### The problem
Make an exact copy of all the records.

### Information shown
>>>>>

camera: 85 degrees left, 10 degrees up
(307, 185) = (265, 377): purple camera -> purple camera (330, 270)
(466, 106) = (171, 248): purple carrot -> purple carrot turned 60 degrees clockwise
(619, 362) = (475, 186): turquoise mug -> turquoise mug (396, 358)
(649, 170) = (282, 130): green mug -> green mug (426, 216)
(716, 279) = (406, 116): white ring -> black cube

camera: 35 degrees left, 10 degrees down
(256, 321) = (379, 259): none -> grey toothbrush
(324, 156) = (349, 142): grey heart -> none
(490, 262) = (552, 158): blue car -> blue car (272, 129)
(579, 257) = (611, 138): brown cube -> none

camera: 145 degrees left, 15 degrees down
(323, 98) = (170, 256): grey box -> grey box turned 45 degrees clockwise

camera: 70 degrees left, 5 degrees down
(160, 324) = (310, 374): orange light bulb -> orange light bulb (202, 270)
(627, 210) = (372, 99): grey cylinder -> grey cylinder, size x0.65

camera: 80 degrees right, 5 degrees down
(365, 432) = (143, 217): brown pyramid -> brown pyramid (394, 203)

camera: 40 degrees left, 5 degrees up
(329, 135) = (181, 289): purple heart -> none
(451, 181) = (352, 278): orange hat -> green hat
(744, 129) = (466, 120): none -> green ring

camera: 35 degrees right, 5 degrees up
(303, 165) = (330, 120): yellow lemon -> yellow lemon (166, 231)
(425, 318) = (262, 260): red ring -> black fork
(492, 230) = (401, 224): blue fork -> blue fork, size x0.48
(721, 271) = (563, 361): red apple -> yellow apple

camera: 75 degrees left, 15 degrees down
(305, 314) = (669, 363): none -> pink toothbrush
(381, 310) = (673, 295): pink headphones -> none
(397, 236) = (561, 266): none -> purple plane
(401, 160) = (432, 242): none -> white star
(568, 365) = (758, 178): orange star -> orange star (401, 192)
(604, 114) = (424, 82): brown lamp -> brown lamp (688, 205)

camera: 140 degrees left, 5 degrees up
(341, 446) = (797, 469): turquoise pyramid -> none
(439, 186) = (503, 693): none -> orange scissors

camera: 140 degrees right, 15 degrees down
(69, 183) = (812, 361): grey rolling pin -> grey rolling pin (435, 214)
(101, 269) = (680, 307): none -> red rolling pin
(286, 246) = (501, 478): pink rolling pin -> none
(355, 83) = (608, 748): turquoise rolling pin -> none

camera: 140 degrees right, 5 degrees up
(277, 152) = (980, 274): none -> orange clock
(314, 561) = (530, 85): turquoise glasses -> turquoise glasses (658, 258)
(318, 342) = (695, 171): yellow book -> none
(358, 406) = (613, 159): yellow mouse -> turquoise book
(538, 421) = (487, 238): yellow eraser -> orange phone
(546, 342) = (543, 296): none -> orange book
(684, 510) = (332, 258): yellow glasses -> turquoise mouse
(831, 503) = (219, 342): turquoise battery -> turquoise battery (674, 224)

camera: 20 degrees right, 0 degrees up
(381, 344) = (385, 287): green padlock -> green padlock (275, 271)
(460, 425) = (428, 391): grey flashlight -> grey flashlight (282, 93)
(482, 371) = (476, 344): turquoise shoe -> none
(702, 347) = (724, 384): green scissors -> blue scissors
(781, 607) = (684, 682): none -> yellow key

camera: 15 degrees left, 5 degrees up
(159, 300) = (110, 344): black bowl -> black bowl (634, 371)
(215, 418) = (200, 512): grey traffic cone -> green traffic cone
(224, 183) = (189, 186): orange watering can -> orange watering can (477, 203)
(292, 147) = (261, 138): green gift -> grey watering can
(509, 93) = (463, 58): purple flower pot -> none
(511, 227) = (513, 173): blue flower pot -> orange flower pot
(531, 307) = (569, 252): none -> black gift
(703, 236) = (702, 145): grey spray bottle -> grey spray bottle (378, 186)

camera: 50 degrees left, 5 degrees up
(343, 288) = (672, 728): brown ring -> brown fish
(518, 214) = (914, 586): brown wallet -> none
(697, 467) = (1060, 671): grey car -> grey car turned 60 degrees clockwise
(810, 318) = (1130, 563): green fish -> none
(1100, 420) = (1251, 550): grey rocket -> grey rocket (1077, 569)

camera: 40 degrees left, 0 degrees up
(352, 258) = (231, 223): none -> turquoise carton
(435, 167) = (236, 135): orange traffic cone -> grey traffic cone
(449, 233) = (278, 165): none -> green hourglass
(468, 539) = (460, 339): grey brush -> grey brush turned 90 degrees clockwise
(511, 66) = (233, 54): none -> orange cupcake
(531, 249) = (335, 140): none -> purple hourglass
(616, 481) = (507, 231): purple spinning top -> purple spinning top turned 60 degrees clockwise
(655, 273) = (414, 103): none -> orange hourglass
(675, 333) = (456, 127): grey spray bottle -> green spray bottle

<<<<<

### The answer
camera: 85 degrees left, 10 degrees up
(307, 185) = (265, 377): purple camera -> purple camera (330, 270)
(466, 106) = (171, 248): purple carrot -> purple carrot turned 60 degrees clockwise
(619, 362) = (475, 186): turquoise mug -> turquoise mug (396, 358)
(649, 170) = (282, 130): green mug -> green mug (426, 216)
(716, 279) = (406, 116): white ring -> black cube

camera: 35 degrees left, 10 degrees down
(256, 321) = (379, 259): none -> grey toothbrush
(324, 156) = (349, 142): grey heart -> none
(490, 262) = (552, 158): blue car -> blue car (272, 129)
(579, 257) = (611, 138): brown cube -> none

camera: 145 degrees left, 15 degrees down
(323, 98) = (170, 256): grey box -> grey box turned 45 degrees clockwise

camera: 70 degrees left, 5 degrees down
(160, 324) = (310, 374): orange light bulb -> orange light bulb (202, 270)
(627, 210) = (372, 99): grey cylinder -> grey cylinder, size x0.65

camera: 80 degrees right, 5 degrees down
(365, 432) = (143, 217): brown pyramid -> brown pyramid (394, 203)

camera: 40 degrees left, 5 degrees up
(329, 135) = (181, 289): purple heart -> none
(451, 181) = (352, 278): orange hat -> green hat
(744, 129) = (466, 120): none -> green ring

camera: 35 degrees right, 5 degrees up
(303, 165) = (330, 120): yellow lemon -> yellow lemon (166, 231)
(425, 318) = (262, 260): red ring -> black fork
(492, 230) = (401, 224): blue fork -> blue fork, size x0.48
(721, 271) = (563, 361): red apple -> yellow apple

camera: 75 degrees left, 15 degrees down
(305, 314) = (669, 363): none -> pink toothbrush
(381, 310) = (673, 295): pink headphones -> none
(397, 236) = (561, 266): none -> purple plane
(401, 160) = (432, 242): none -> white star
(568, 365) = (758, 178): orange star -> orange star (401, 192)
(604, 114) = (424, 82): brown lamp -> brown lamp (688, 205)

camera: 140 degrees left, 5 degrees up
(341, 446) = (797, 469): turquoise pyramid -> none
(439, 186) = (503, 693): none -> orange scissors

camera: 140 degrees right, 15 degrees down
(69, 183) = (812, 361): grey rolling pin -> grey rolling pin (435, 214)
(101, 269) = (680, 307): none -> red rolling pin
(286, 246) = (501, 478): pink rolling pin -> none
(355, 83) = (608, 748): turquoise rolling pin -> none

camera: 140 degrees right, 5 degrees up
(277, 152) = (980, 274): none -> orange clock
(314, 561) = (530, 85): turquoise glasses -> turquoise glasses (658, 258)
(318, 342) = (695, 171): yellow book -> none
(358, 406) = (613, 159): yellow mouse -> turquoise book
(538, 421) = (487, 238): yellow eraser -> orange phone
(546, 342) = (543, 296): none -> orange book
(684, 510) = (332, 258): yellow glasses -> turquoise mouse
(831, 503) = (219, 342): turquoise battery -> turquoise battery (674, 224)

camera: 20 degrees right, 0 degrees up
(381, 344) = (385, 287): green padlock -> green padlock (275, 271)
(460, 425) = (428, 391): grey flashlight -> grey flashlight (282, 93)
(482, 371) = (476, 344): turquoise shoe -> none
(702, 347) = (724, 384): green scissors -> blue scissors
(781, 607) = (684, 682): none -> yellow key

camera: 15 degrees left, 5 degrees up
(159, 300) = (110, 344): black bowl -> black bowl (634, 371)
(215, 418) = (200, 512): grey traffic cone -> green traffic cone
(224, 183) = (189, 186): orange watering can -> orange watering can (477, 203)
(292, 147) = (261, 138): green gift -> grey watering can
(509, 93) = (463, 58): purple flower pot -> none
(511, 227) = (513, 173): blue flower pot -> orange flower pot
(531, 307) = (569, 252): none -> black gift
(703, 236) = (702, 145): grey spray bottle -> grey spray bottle (378, 186)

camera: 50 degrees left, 5 degrees up
(343, 288) = (672, 728): brown ring -> brown fish
(518, 214) = (914, 586): brown wallet -> none
(697, 467) = (1060, 671): grey car -> grey car turned 60 degrees clockwise
(810, 318) = (1130, 563): green fish -> none
(1100, 420) = (1251, 550): grey rocket -> grey rocket (1077, 569)

camera: 40 degrees left, 0 degrees up
(352, 258) = (231, 223): none -> turquoise carton
(435, 167) = (236, 135): orange traffic cone -> grey traffic cone
(449, 233) = (278, 165): none -> green hourglass
(468, 539) = (460, 339): grey brush -> grey brush turned 90 degrees clockwise
(511, 66) = (233, 54): none -> orange cupcake
(531, 249) = (335, 140): none -> purple hourglass
(616, 481) = (507, 231): purple spinning top -> purple spinning top turned 60 degrees clockwise
(655, 273) = (414, 103): none -> orange hourglass
(675, 333) = (456, 127): grey spray bottle -> green spray bottle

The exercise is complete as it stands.